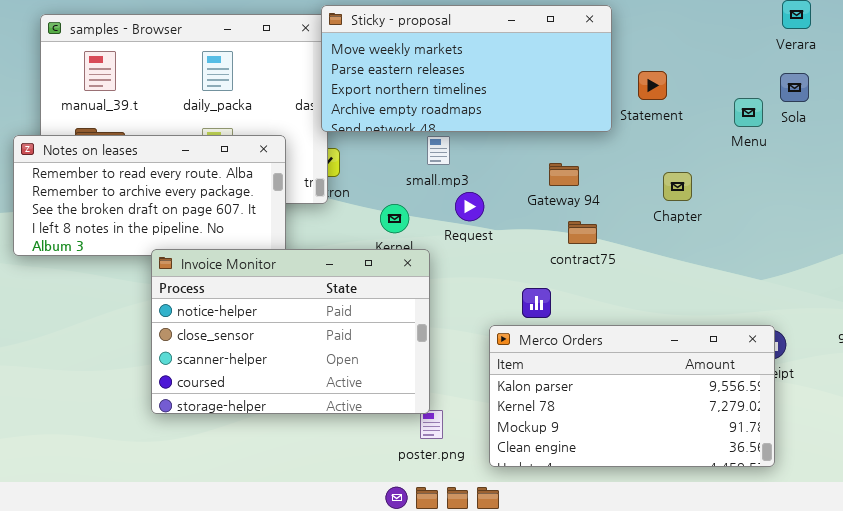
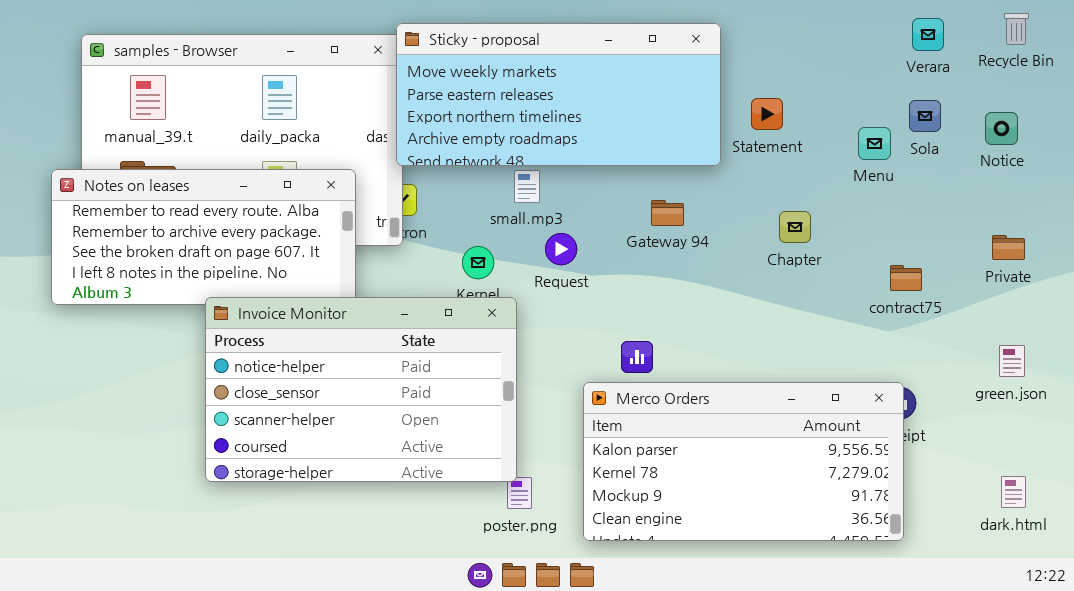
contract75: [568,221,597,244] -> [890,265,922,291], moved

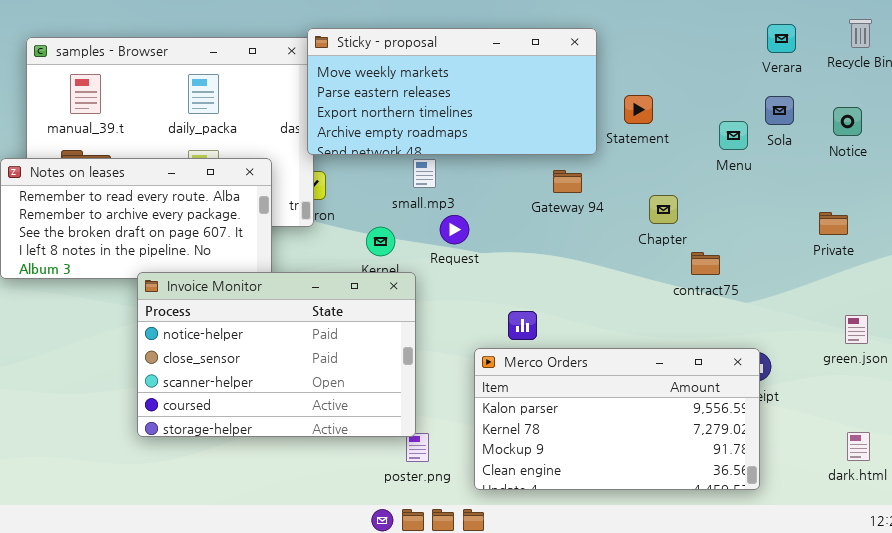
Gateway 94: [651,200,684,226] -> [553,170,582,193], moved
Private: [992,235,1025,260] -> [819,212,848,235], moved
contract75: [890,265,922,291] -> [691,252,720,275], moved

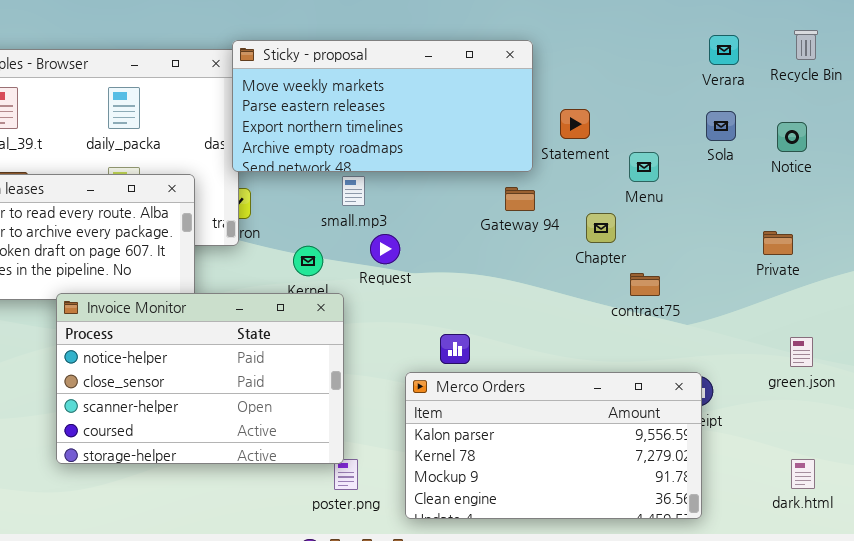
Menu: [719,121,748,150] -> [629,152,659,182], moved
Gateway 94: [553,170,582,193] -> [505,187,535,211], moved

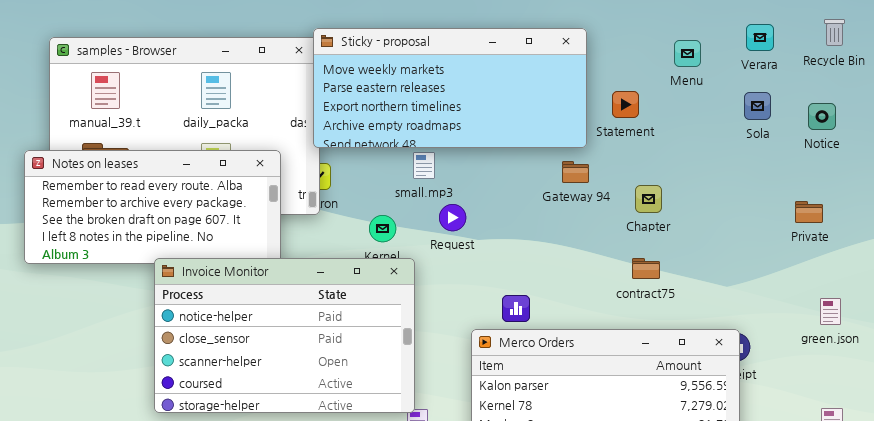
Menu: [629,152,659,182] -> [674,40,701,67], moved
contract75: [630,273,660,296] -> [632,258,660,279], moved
☆ ☆ ☆ ☆
* Required work: Your copy of the listing should match it exactly, apart from the pictures, which are left out.

* Exercise result:
contract75: [568,221,597,244] -> [890,265,922,291], moved

Gateway 94: [651,200,684,226] -> [553,170,582,193], moved
Private: [992,235,1025,260] -> [819,212,848,235], moved
contract75: [890,265,922,291] -> [691,252,720,275], moved

Menu: [719,121,748,150] -> [629,152,659,182], moved
Gateway 94: [553,170,582,193] -> [505,187,535,211], moved

Menu: [629,152,659,182] -> [674,40,701,67], moved
contract75: [630,273,660,296] -> [632,258,660,279], moved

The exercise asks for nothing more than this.